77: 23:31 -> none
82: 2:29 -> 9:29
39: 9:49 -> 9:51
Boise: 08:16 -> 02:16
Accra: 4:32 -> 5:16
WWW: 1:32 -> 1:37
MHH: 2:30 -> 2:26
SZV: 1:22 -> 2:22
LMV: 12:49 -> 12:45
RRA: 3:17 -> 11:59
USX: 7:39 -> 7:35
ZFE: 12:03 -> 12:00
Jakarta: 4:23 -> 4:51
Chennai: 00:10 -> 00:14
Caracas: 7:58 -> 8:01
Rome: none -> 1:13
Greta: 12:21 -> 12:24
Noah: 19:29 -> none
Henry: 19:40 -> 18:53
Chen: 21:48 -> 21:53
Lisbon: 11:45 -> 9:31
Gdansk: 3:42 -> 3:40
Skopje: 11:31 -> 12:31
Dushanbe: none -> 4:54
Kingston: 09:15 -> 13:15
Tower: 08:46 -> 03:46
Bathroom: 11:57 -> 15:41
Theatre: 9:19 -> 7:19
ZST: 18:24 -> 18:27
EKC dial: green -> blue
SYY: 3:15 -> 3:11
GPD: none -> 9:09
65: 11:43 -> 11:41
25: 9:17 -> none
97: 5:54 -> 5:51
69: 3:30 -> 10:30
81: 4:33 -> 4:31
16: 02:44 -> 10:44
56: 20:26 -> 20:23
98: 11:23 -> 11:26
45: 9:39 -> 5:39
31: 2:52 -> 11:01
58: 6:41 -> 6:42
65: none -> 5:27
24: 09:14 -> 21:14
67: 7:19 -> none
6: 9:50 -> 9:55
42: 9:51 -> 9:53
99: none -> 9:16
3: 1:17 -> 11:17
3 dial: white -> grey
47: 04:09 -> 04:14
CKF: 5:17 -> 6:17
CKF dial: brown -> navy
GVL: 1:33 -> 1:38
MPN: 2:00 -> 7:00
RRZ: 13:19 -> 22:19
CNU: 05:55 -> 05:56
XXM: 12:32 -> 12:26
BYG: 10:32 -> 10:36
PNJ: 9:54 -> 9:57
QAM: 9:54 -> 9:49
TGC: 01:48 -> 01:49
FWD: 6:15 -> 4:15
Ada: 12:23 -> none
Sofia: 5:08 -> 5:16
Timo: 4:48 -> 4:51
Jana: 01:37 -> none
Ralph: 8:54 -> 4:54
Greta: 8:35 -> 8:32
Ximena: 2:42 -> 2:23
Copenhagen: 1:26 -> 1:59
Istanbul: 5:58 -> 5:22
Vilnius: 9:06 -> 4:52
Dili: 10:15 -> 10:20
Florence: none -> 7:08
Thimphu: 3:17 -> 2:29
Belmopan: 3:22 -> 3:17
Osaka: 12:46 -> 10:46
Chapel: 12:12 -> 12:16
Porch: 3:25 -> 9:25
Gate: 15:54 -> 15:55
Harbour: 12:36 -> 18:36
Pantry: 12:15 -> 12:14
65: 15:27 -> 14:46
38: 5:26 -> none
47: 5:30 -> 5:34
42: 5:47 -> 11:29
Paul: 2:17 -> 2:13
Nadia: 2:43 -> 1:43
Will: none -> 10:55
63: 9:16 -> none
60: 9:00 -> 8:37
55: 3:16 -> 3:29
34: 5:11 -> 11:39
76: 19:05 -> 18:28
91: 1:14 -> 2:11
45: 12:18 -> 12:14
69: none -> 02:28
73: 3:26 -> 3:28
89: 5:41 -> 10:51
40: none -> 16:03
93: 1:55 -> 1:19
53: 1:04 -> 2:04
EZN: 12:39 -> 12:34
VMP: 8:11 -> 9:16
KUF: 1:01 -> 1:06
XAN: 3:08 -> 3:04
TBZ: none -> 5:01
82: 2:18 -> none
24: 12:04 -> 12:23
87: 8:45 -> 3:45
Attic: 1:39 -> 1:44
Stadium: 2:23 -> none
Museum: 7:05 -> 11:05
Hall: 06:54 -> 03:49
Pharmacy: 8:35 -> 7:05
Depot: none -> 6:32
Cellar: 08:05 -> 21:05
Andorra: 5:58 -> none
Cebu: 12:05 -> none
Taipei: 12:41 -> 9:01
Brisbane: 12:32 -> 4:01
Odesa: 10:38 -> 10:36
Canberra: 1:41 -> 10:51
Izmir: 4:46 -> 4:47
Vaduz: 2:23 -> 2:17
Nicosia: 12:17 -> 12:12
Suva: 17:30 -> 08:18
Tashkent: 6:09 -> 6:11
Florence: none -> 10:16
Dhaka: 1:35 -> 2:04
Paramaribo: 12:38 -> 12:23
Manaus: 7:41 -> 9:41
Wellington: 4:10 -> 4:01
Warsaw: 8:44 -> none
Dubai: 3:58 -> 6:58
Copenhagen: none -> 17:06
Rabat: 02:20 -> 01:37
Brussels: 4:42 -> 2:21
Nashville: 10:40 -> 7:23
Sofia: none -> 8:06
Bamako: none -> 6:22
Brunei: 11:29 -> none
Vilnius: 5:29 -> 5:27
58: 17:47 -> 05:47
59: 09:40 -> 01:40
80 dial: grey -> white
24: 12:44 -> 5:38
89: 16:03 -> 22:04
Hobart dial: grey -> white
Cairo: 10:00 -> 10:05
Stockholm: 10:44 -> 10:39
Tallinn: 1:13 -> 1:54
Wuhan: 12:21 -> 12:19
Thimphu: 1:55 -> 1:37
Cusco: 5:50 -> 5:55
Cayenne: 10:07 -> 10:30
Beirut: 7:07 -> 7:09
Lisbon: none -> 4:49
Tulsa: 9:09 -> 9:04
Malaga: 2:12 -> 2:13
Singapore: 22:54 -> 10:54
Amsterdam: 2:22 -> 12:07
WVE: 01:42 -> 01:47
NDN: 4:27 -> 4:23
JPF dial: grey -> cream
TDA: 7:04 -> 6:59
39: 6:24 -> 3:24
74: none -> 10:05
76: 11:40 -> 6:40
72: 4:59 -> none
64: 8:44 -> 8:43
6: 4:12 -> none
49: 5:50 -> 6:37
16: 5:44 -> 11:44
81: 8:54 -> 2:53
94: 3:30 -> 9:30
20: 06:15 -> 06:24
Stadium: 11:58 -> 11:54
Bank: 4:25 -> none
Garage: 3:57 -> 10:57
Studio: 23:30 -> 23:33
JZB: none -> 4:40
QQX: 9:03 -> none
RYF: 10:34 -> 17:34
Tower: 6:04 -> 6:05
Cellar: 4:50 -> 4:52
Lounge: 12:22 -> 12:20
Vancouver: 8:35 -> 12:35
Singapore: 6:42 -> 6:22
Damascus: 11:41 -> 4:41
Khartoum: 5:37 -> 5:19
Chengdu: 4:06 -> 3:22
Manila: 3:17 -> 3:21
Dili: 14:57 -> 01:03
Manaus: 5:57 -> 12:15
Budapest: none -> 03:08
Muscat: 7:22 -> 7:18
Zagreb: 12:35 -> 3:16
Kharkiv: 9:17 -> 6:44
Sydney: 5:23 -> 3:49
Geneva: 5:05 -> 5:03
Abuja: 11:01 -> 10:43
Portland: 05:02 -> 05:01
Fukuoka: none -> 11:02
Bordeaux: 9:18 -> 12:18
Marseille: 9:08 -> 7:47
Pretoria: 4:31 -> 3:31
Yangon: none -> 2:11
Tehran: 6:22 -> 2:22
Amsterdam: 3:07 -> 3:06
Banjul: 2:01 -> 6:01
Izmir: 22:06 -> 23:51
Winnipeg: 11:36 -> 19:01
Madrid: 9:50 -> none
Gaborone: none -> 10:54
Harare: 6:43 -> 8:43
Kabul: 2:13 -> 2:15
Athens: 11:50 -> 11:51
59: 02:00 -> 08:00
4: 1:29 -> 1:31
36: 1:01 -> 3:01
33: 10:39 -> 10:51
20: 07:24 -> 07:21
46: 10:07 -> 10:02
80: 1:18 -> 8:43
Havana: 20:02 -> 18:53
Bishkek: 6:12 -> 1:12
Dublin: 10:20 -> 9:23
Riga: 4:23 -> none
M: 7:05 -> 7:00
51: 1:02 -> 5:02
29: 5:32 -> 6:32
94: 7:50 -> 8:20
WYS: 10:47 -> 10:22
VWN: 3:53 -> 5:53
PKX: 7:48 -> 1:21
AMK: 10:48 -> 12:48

TASK INSTRUCTIONS: Copy out the items above character for character, starting with the very first line and going on through the line containing "Rome: none -> 1:13", including that line.

WRITTEN SOLUTION:
77: 23:31 -> none
82: 2:29 -> 9:29
39: 9:49 -> 9:51
Boise: 08:16 -> 02:16
Accra: 4:32 -> 5:16
WWW: 1:32 -> 1:37
MHH: 2:30 -> 2:26
SZV: 1:22 -> 2:22
LMV: 12:49 -> 12:45
RRA: 3:17 -> 11:59
USX: 7:39 -> 7:35
ZFE: 12:03 -> 12:00
Jakarta: 4:23 -> 4:51
Chennai: 00:10 -> 00:14
Caracas: 7:58 -> 8:01
Rome: none -> 1:13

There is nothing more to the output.